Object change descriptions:
======
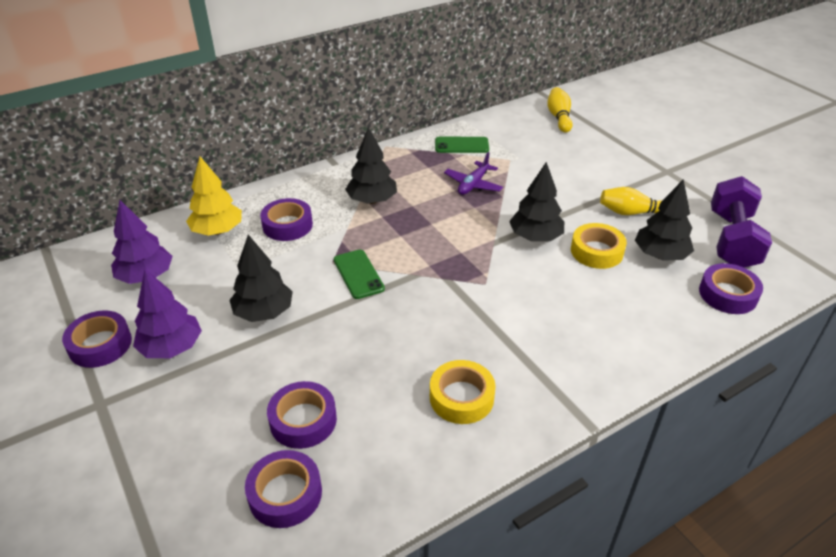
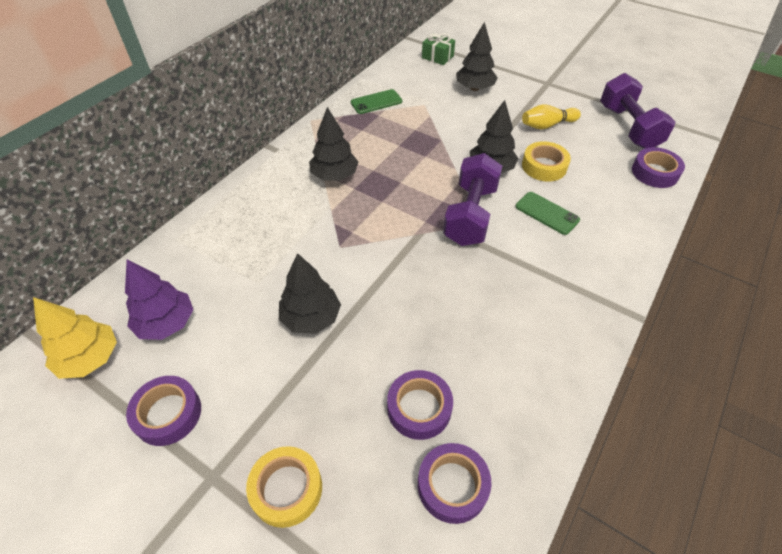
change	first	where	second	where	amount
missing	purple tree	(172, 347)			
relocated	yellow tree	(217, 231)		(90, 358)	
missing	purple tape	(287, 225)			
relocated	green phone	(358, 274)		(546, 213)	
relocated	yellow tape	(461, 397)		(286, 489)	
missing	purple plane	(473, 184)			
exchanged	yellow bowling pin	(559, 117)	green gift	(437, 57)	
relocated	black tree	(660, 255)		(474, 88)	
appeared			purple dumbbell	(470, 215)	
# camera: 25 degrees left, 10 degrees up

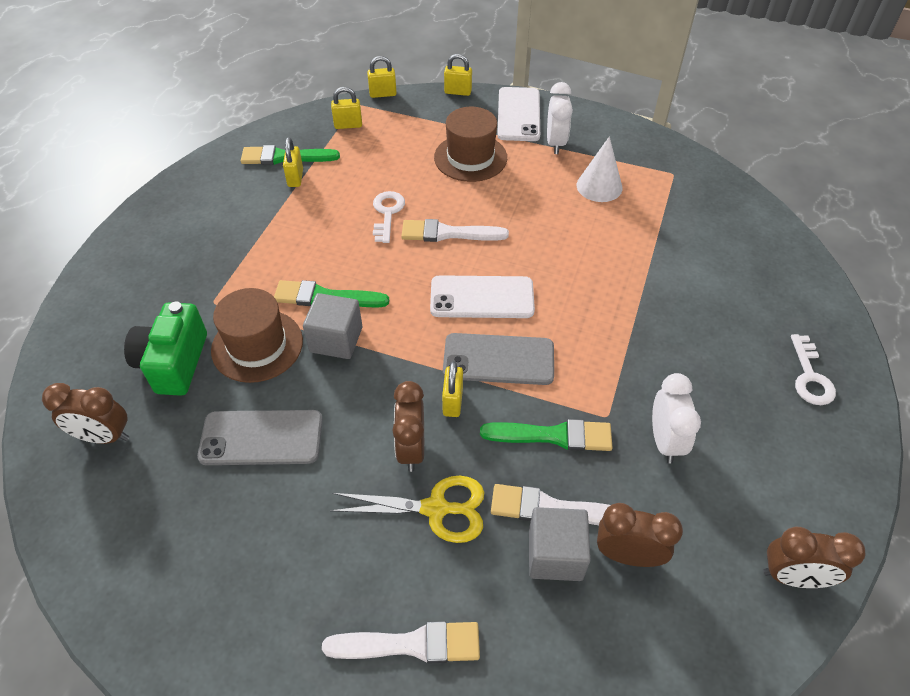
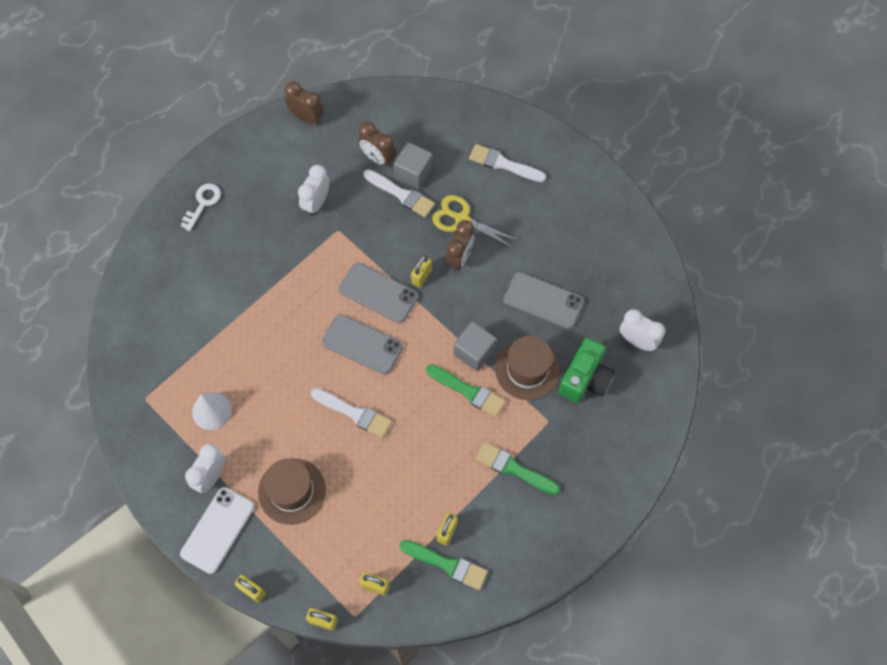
change	first	where	second	where	amount
colour	brown clock	(104, 436)	white clock	(637, 341)	
missing	white key	(387, 213)			
colour	white phone	(482, 297)	grey phone	(362, 344)	
relocated	green brush	(553, 436)		(513, 468)	
# camera: 155 degrees left, 15 degrees up

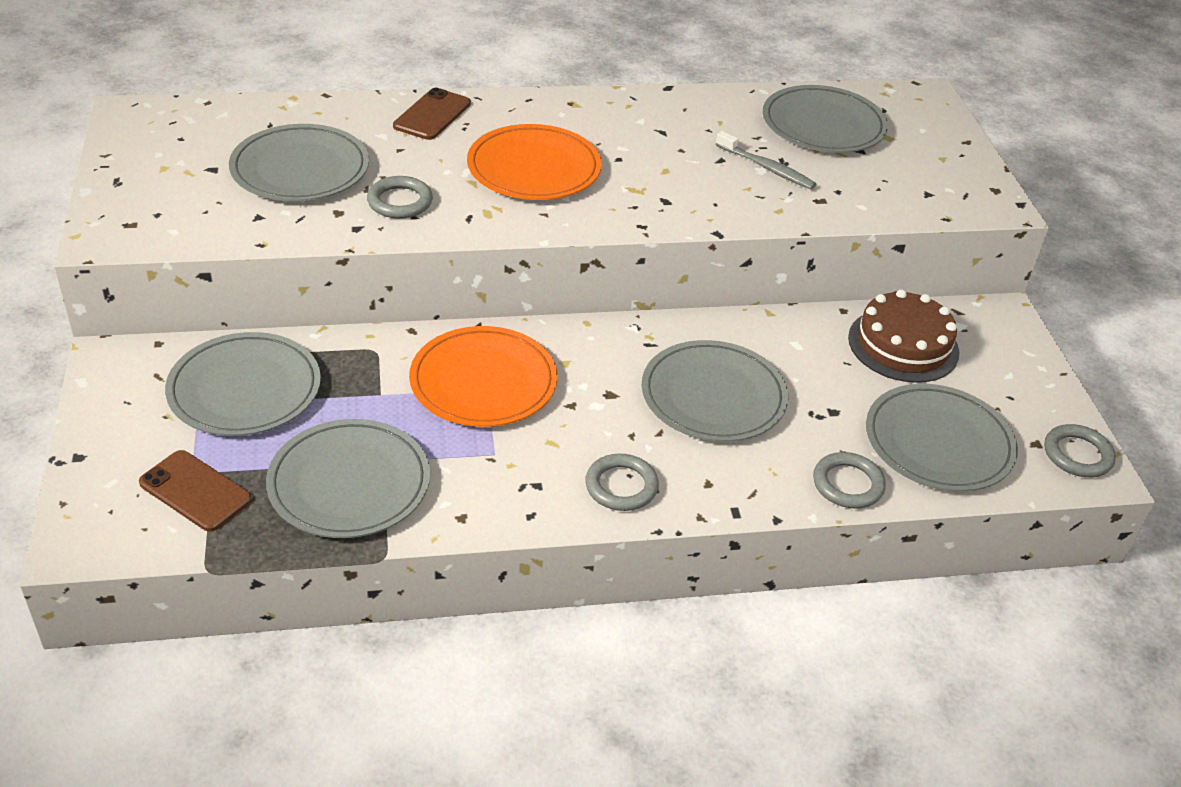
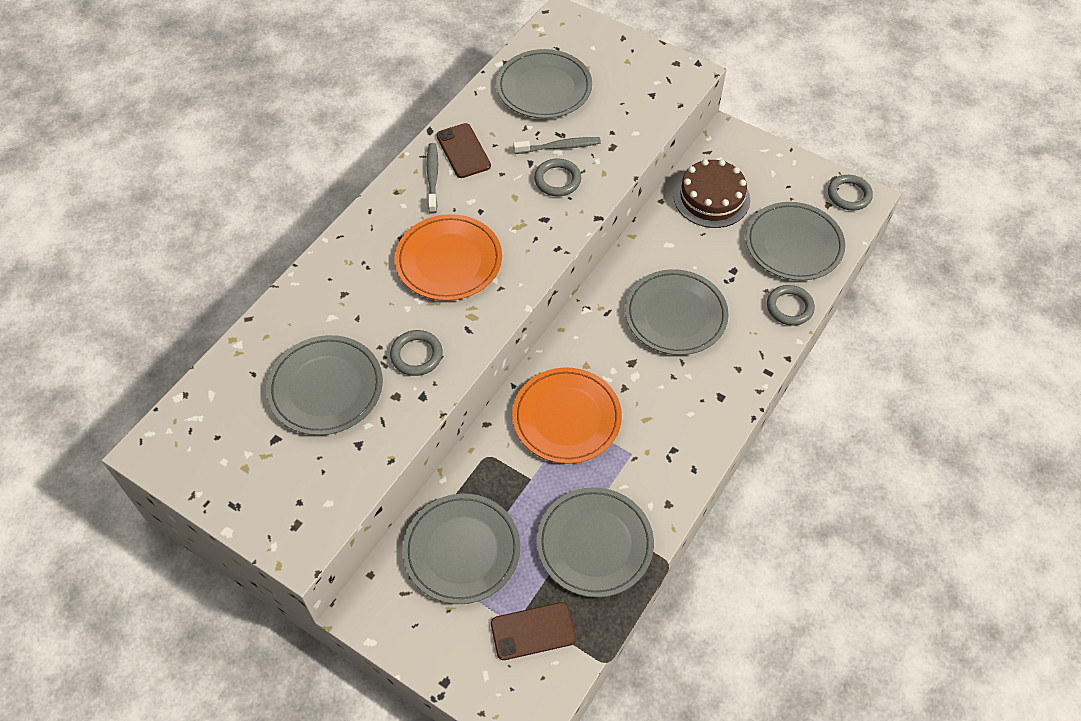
change	first	where	second	where	amount
relocated	brown phone	(432, 115)		(463, 151)	
relocated	grey ring	(621, 486)		(557, 180)	
appeared			grey toothbrush	(432, 177)	
# camera: 45 degrees left, 15 degrees up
======
Find and copy each line of the data where "relocated" is present.

## TASK RESULT
relocated	yellow tree	(217, 231)		(90, 358)	
relocated	green phone	(358, 274)		(546, 213)	
relocated	yellow tape	(461, 397)		(286, 489)	
relocated	black tree	(660, 255)		(474, 88)	
relocated	green brush	(553, 436)		(513, 468)	
relocated	brown phone	(432, 115)		(463, 151)	
relocated	grey ring	(621, 486)		(557, 180)	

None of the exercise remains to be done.